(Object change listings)
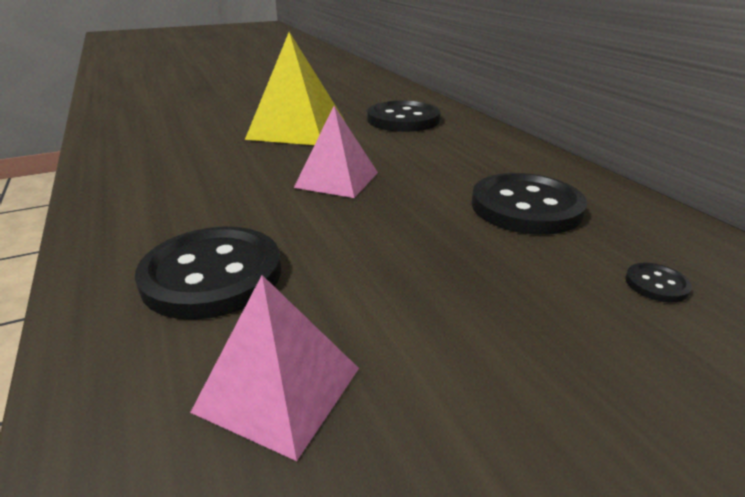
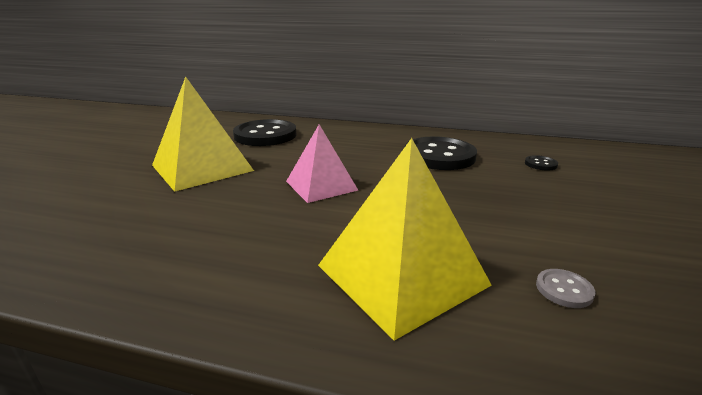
camera: 50 degrees left, 5 degrees down
(212, 275) = (401, 274): black button -> yellow pyramid
(278, 389) = (564, 289): pink pyramid -> grey button

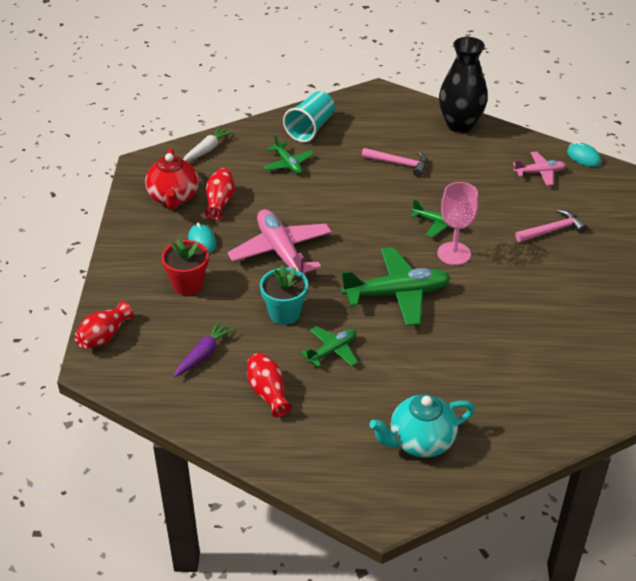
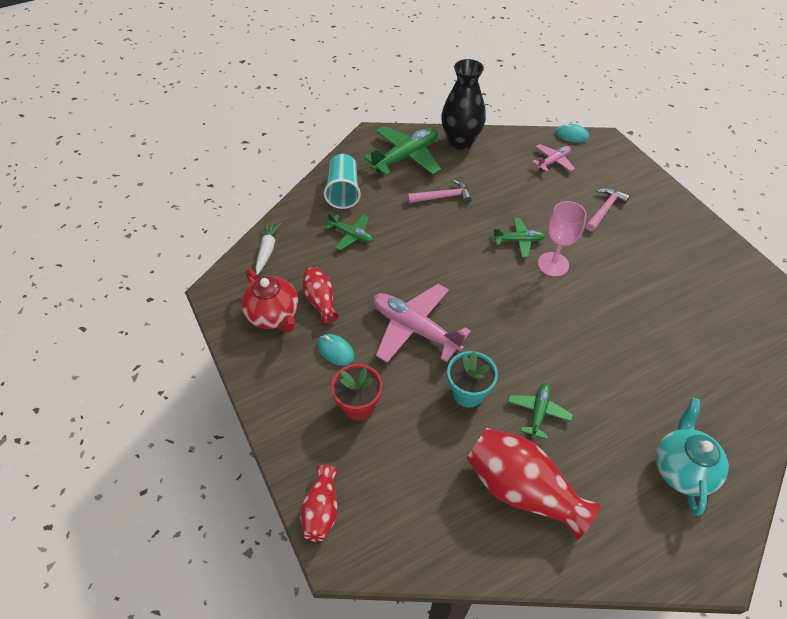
camera: 30 degrees left, 10 degrees up
(203, 354) = (432, 478): purple carrot -> none
(268, 393) = (521, 489): red vase -> red vase, size x1.81
(397, 294) = (542, 325): green plane -> green plane (406, 157)
(420, 442) = (681, 469): turquoise teapot -> turquoise teapot turned 150 degrees clockwise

• _WHAT TO DO_: Beginning with the line that contains "(203, 354) = (432, 478): purple", quote each line exactly through the last line of the entries above, and nothing beyond them.

• _SOLUTION TO THE EXERCISE_:
(203, 354) = (432, 478): purple carrot -> none
(268, 393) = (521, 489): red vase -> red vase, size x1.81
(397, 294) = (542, 325): green plane -> green plane (406, 157)
(420, 442) = (681, 469): turquoise teapot -> turquoise teapot turned 150 degrees clockwise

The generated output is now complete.